=== Begin Enclosure ===
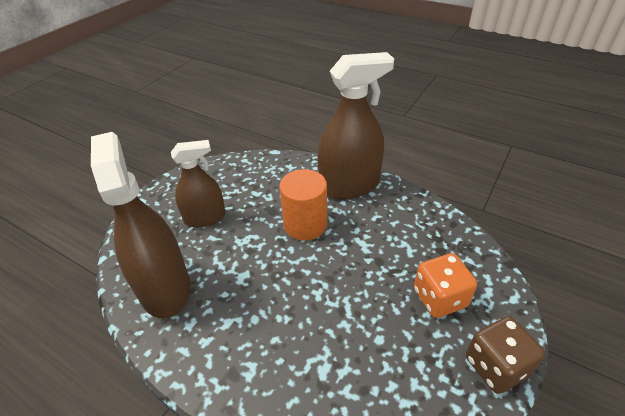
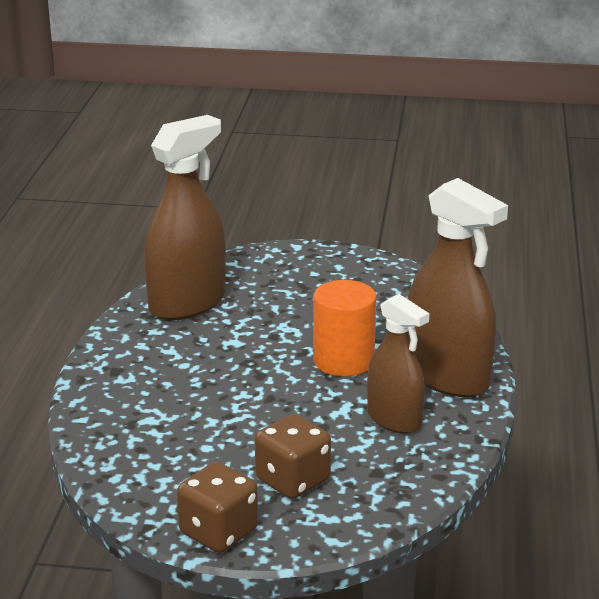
camera: 65 degrees right, 15 degrees down
(205, 218) = (301, 293): brown spray bottle -> brown spray bottle (394, 419)
(439, 298) = (292, 480): orange dice -> brown dice

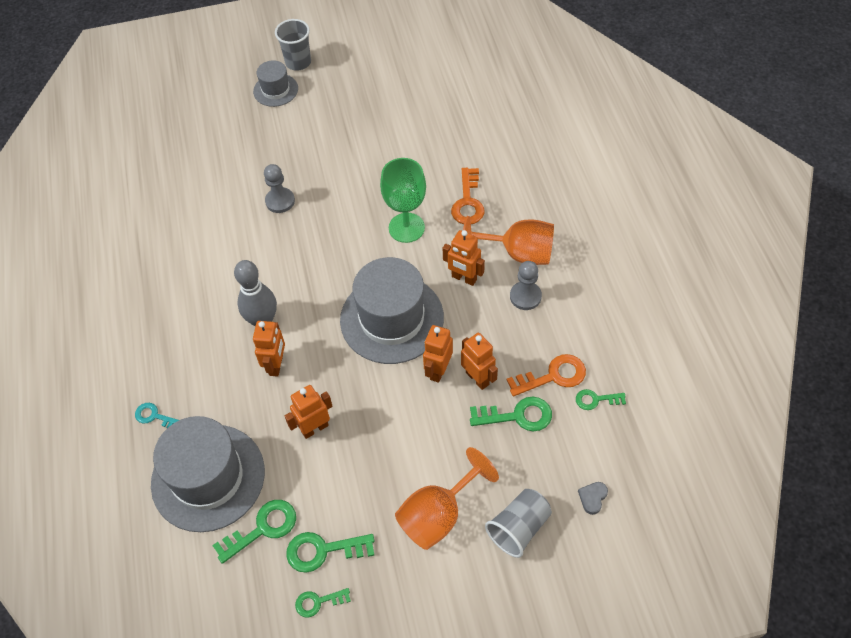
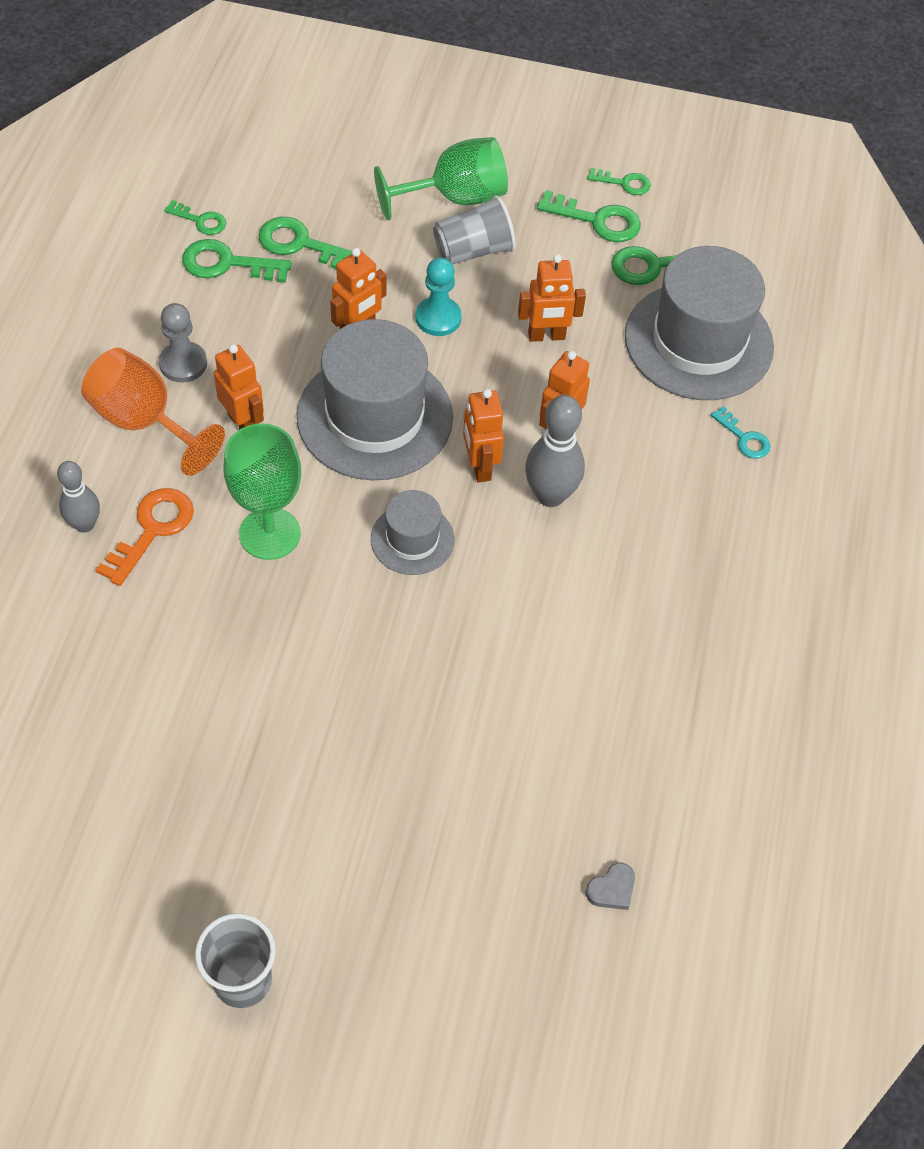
camera: 160 degrees left, 0 degrees up
(275, 90) = (322, 927): grey hat -> grey hat (412, 539)
(280, 201) = (434, 675): grey pawn -> none
(393, 405) = (438, 318): none -> turquoise pawn
(438, 515) = (455, 198): orange goblet -> green goblet
(477, 378) = (317, 301): orange robot -> orange robot (479, 466)
(503, 189) = (84, 524): none -> grey bowling pin
(519, 528) = (379, 153): grey cup -> grey cup (473, 251)
(553, 376) = (227, 264): orange key -> green key
(592, 498) = (284, 143): grey heart -> grey heart (612, 889)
=== End Enclosure ===
● **DESCRIPTION OF THE TASK**: Starting at the first line of the records above, set down each line exactly through the one that holds "(280, 201) = (434, 675): grey pawn -> none". Omit pictures.

● **ANSWER TO THE PROBLEM**:
camera: 65 degrees right, 15 degrees down
(205, 218) = (301, 293): brown spray bottle -> brown spray bottle (394, 419)
(439, 298) = (292, 480): orange dice -> brown dice

camera: 160 degrees left, 0 degrees up
(275, 90) = (322, 927): grey hat -> grey hat (412, 539)
(280, 201) = (434, 675): grey pawn -> none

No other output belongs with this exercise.